--- START ---

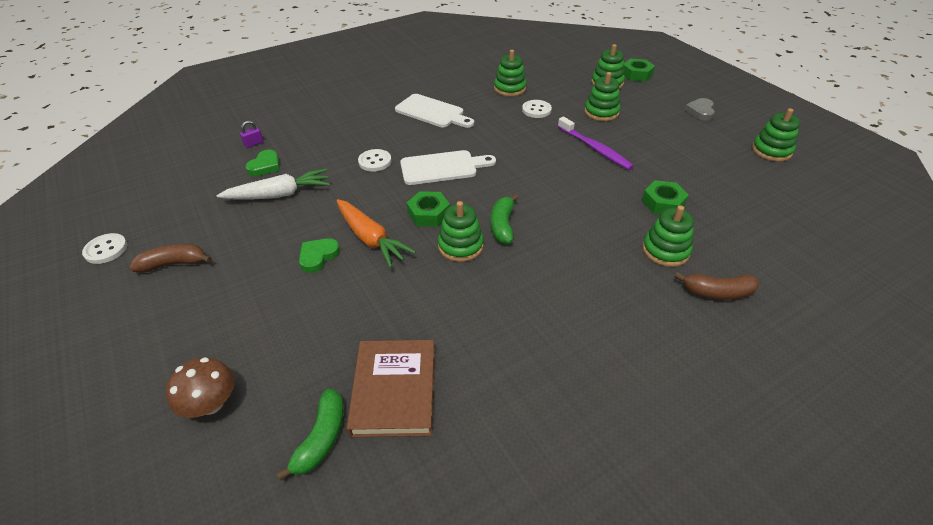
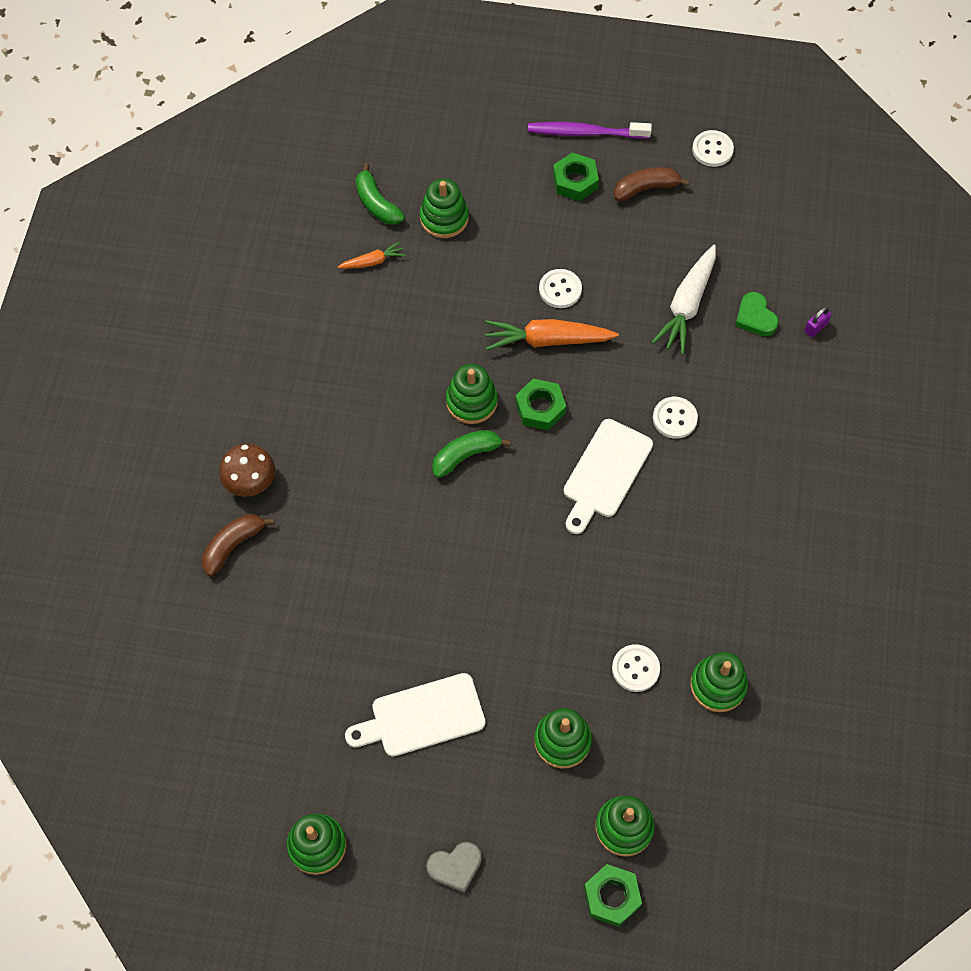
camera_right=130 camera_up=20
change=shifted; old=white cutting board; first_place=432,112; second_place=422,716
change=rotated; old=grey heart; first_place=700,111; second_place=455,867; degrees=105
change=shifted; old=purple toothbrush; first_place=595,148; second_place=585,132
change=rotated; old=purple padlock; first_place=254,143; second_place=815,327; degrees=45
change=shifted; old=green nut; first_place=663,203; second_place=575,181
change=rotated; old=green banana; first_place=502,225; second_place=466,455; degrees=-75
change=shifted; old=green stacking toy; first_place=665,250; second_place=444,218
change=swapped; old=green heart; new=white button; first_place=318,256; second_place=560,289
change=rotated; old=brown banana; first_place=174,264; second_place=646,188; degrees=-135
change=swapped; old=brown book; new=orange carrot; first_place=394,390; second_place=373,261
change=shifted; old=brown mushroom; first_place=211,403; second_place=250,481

--- END ---

PROBLEM TO WORK ON: A word-for-word copy of all the data, without pictures, is the expected output.

WRITTEN RESPONSE:
camera_right=130 camera_up=20
change=shifted; old=white cutting board; first_place=432,112; second_place=422,716
change=rotated; old=grey heart; first_place=700,111; second_place=455,867; degrees=105
change=shifted; old=purple toothbrush; first_place=595,148; second_place=585,132
change=rotated; old=purple padlock; first_place=254,143; second_place=815,327; degrees=45
change=shifted; old=green nut; first_place=663,203; second_place=575,181
change=rotated; old=green banana; first_place=502,225; second_place=466,455; degrees=-75
change=shifted; old=green stacking toy; first_place=665,250; second_place=444,218
change=swapped; old=green heart; new=white button; first_place=318,256; second_place=560,289
change=rotated; old=brown banana; first_place=174,264; second_place=646,188; degrees=-135
change=swapped; old=brown book; new=orange carrot; first_place=394,390; second_place=373,261
change=shifted; old=brown mushroom; first_place=211,403; second_place=250,481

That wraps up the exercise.